WORK TO BE COMPLETED:
Output the lines from the one holding "pink capsule: 2 -> 0" to the end of the entries that follow, exactly and only those, minus any pictures.

[DATA SHOWN — start]

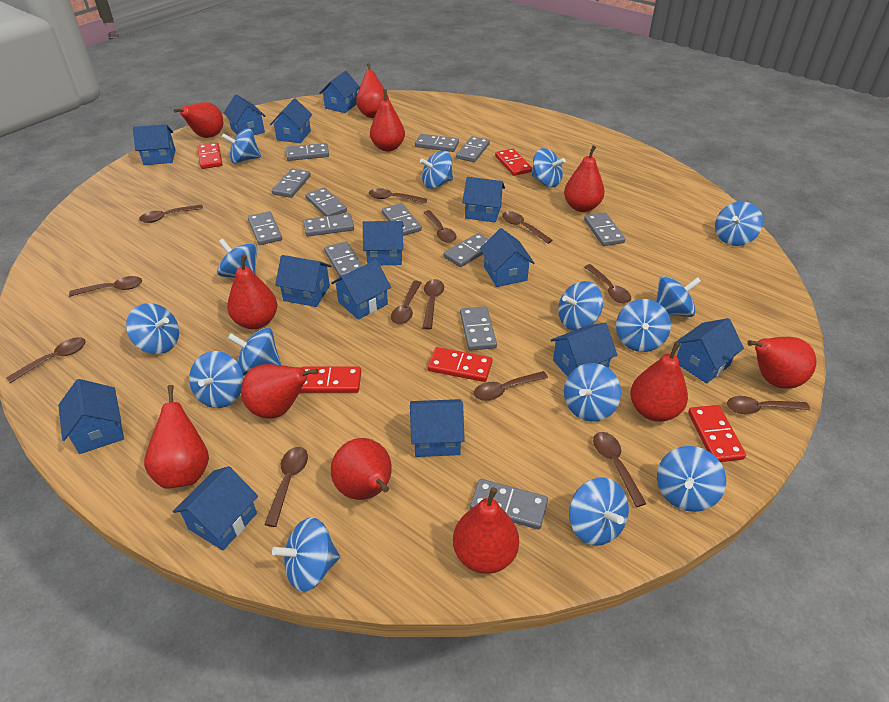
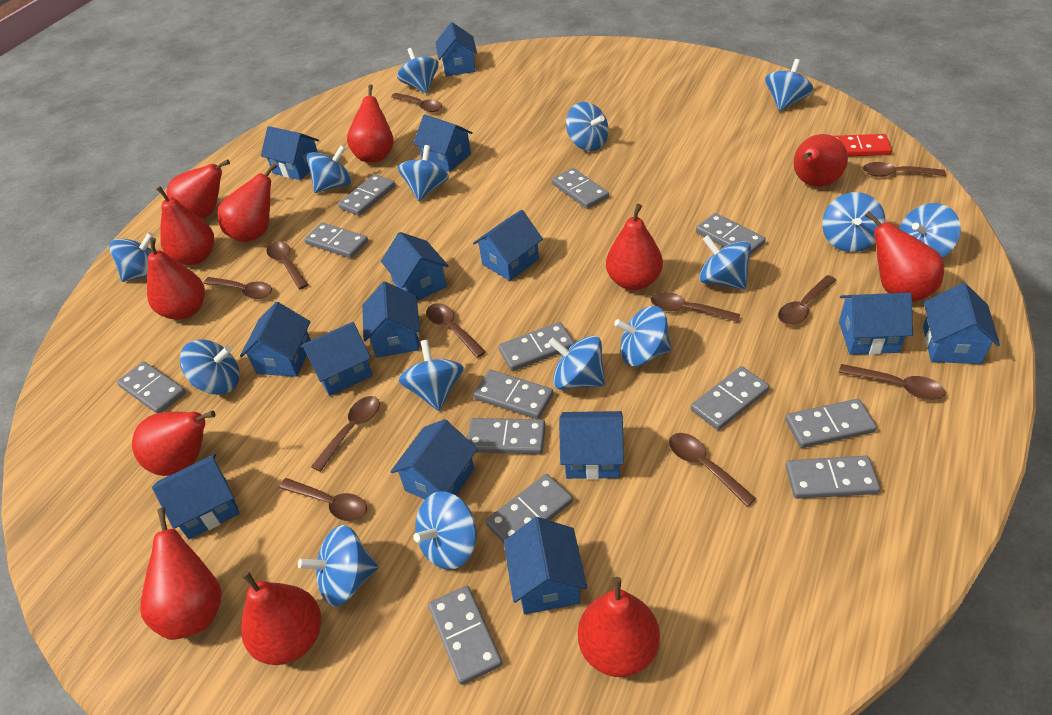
brown spoon: 13 -> 11
red domino: 5 -> 1
red pear: 11 -> 12

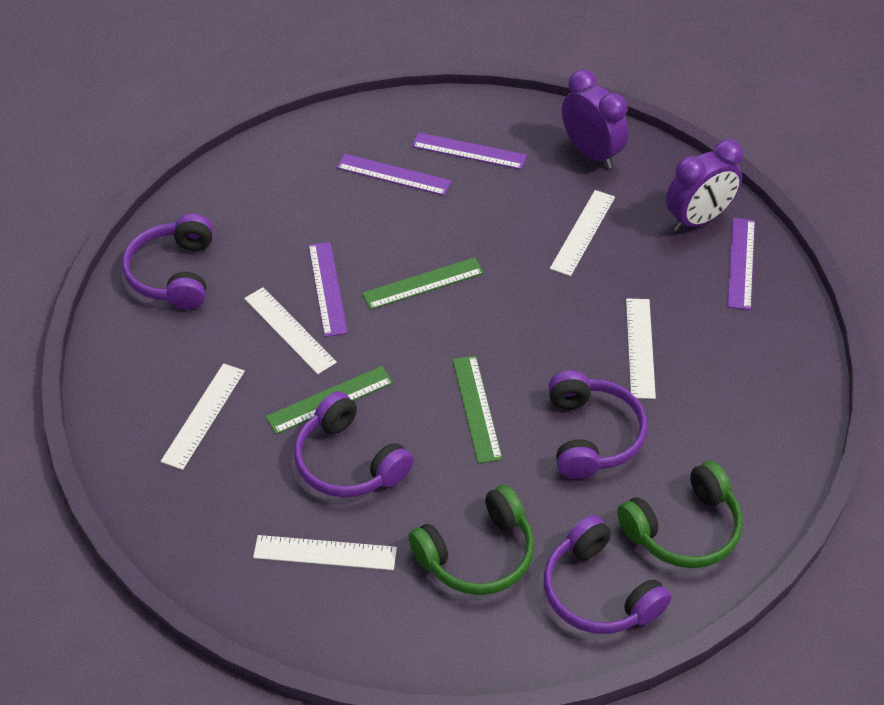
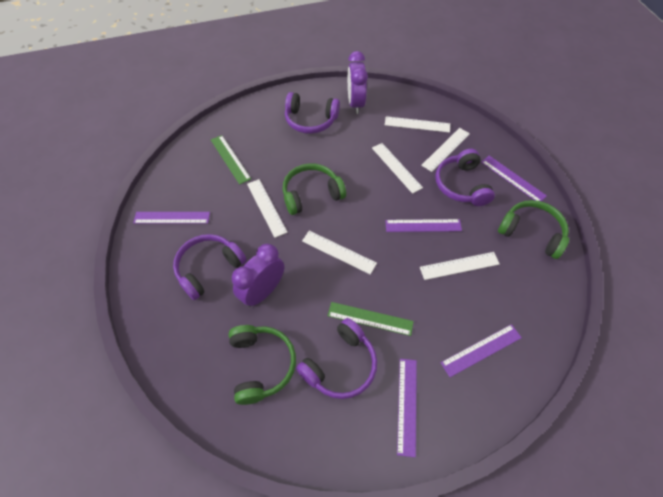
green headphones: 2 -> 3
green ruler: 3 -> 2
purple ruler: 4 -> 5
white ruler: 5 -> 6

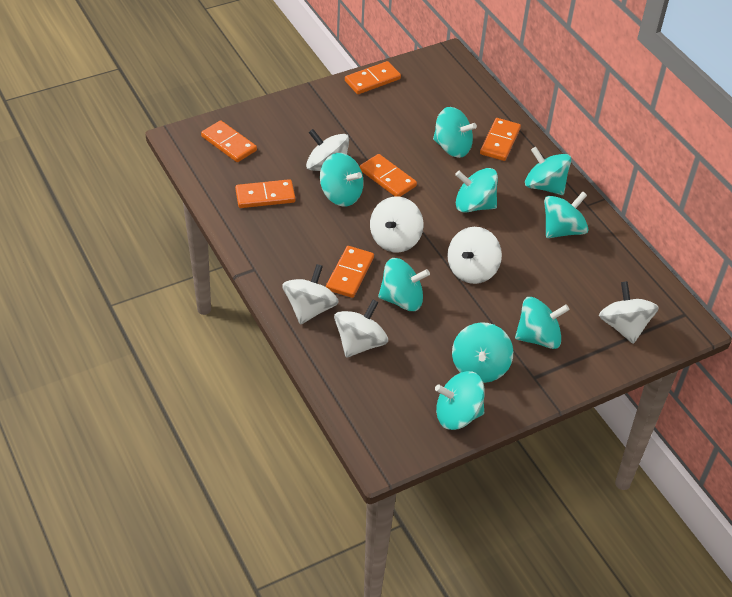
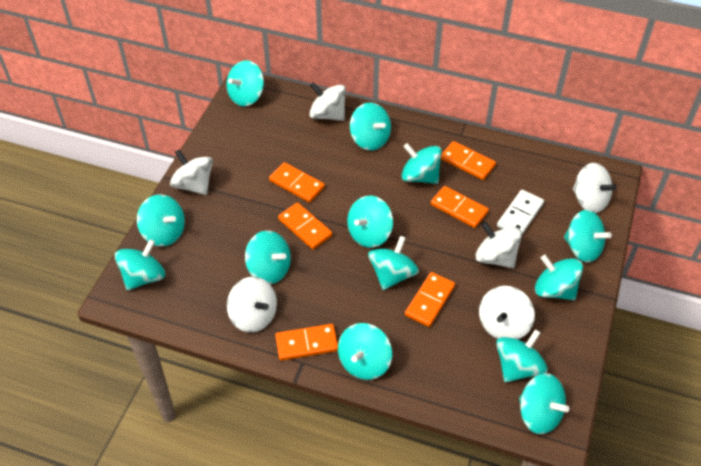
turquoise spinning top: 9 -> 13
white domino: 0 -> 1

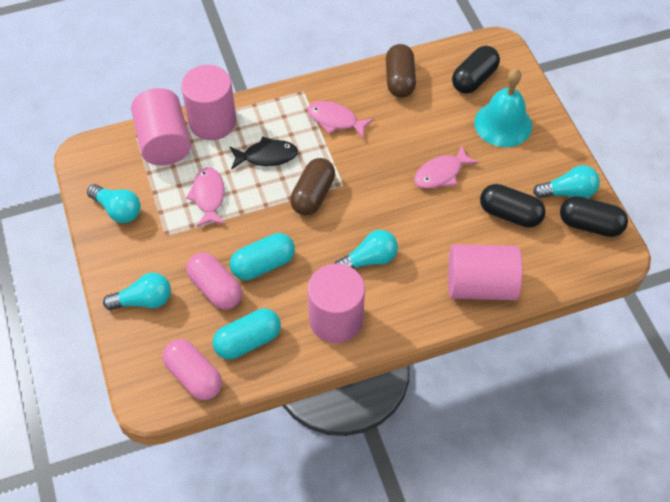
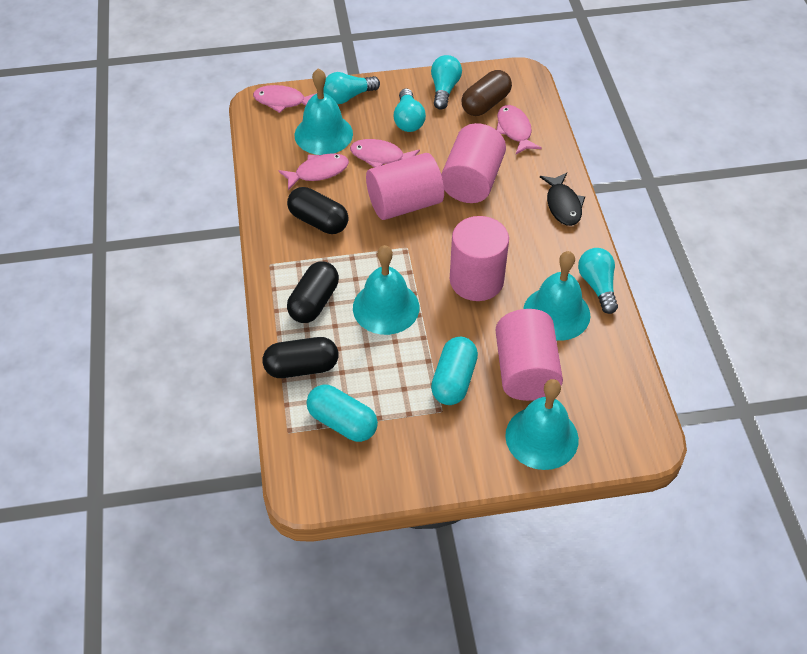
brown capsule: 2 -> 1
pink capsule: 2 -> 0
pink fish: 3 -> 4
turquoise bell: 1 -> 4

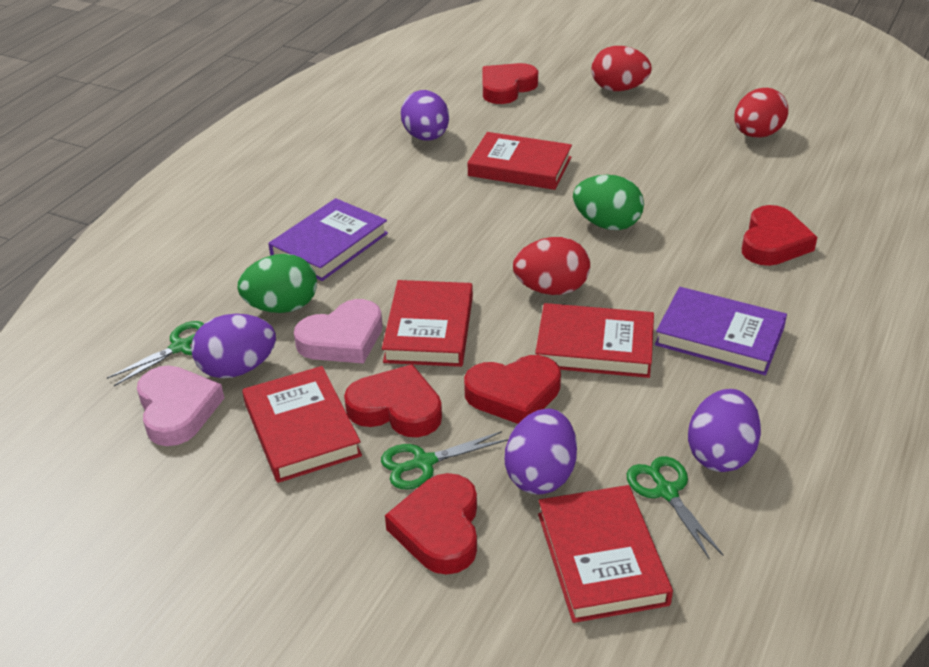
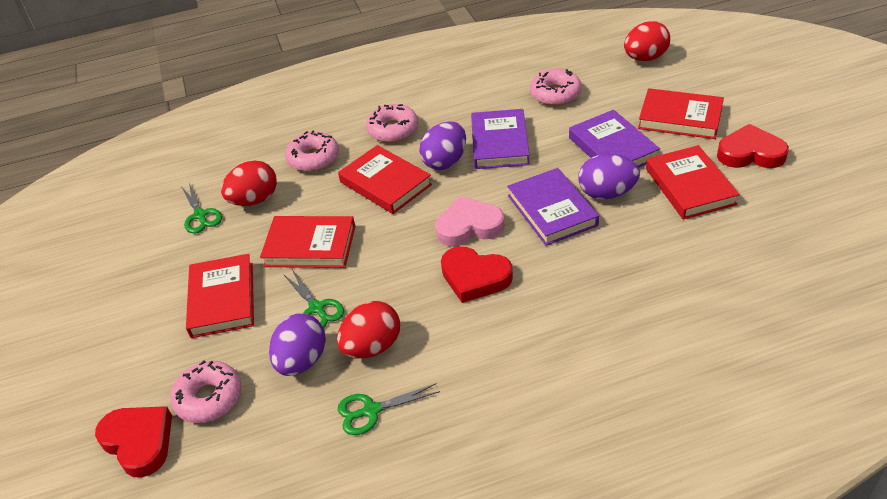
green egg: 2 -> 0
pink donut: 0 -> 4
pink heart: 2 -> 1
purple book: 2 -> 3
purple egg: 4 -> 3
red heart: 5 -> 3

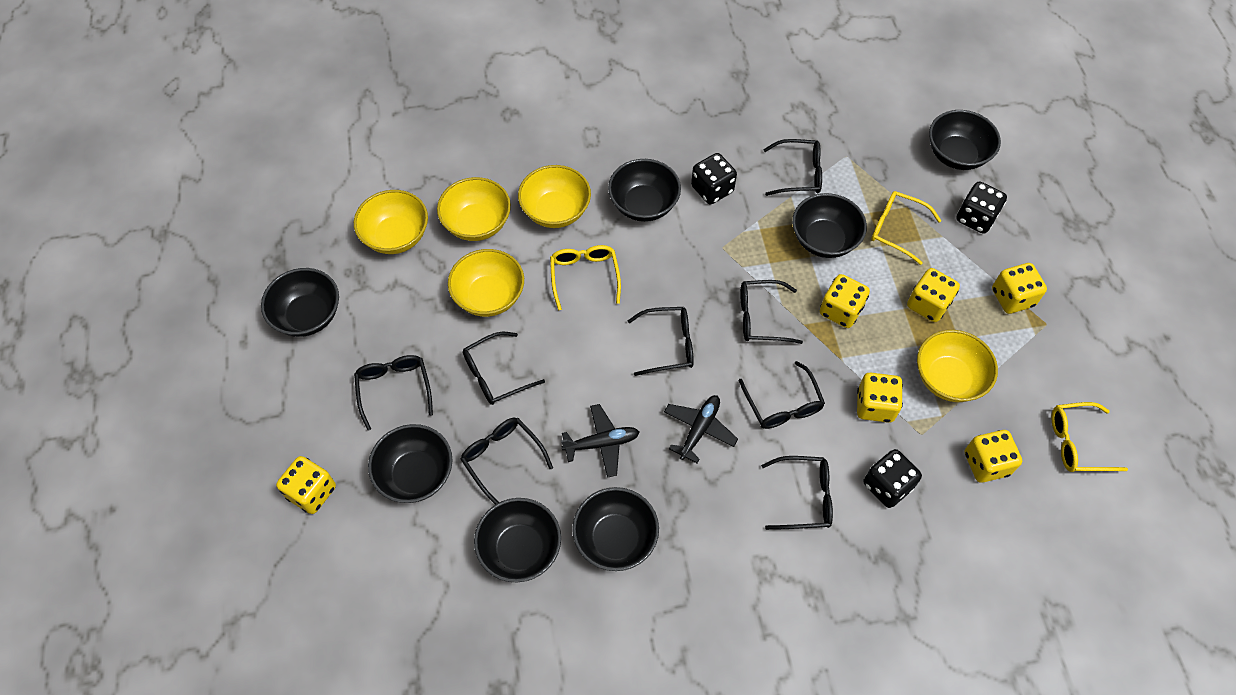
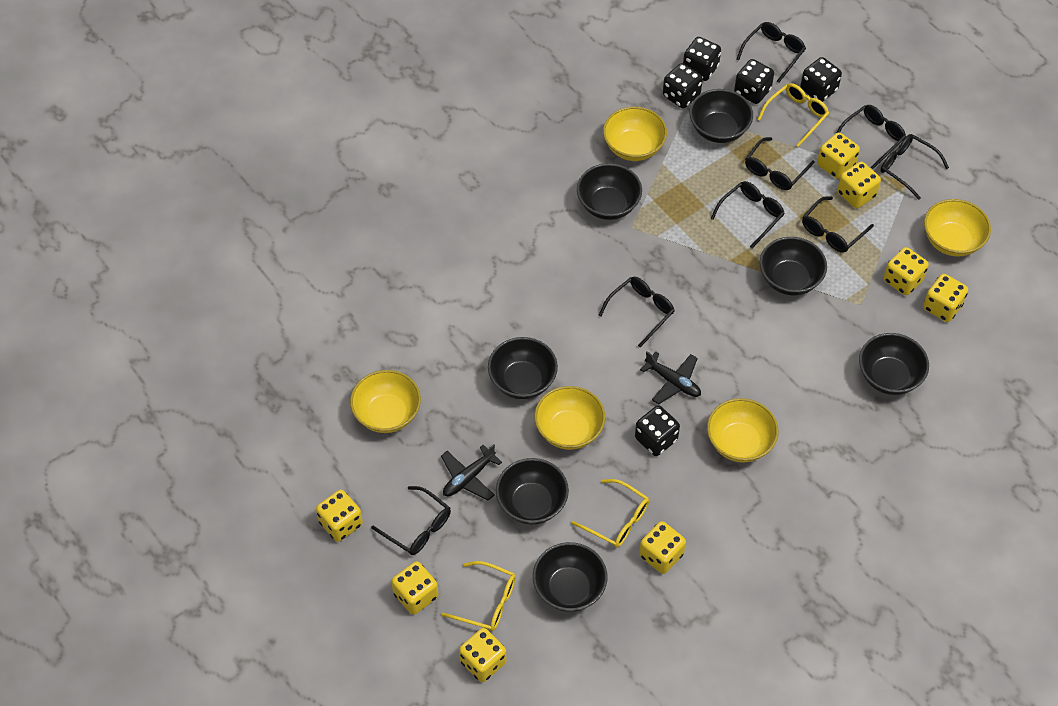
black dice: 3 -> 5
yellow dice: 6 -> 8

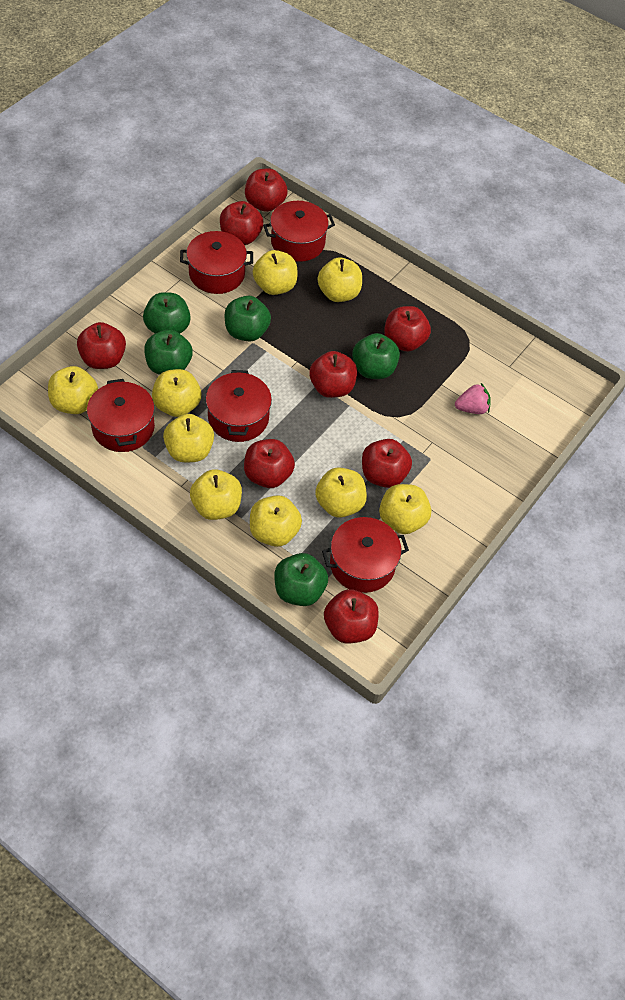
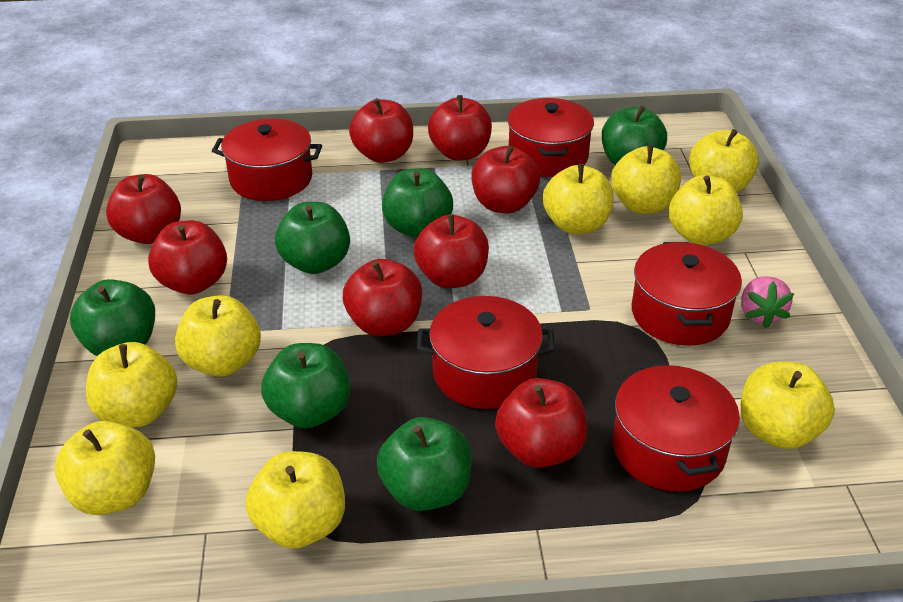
green apple: 5 -> 6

[DATA SHOWN — finish]

TASK OUTPUT:
pink capsule: 2 -> 0
pink fish: 3 -> 4
turquoise bell: 1 -> 4

green egg: 2 -> 0
pink donut: 0 -> 4
pink heart: 2 -> 1
purple book: 2 -> 3
purple egg: 4 -> 3
red heart: 5 -> 3

black dice: 3 -> 5
yellow dice: 6 -> 8

green apple: 5 -> 6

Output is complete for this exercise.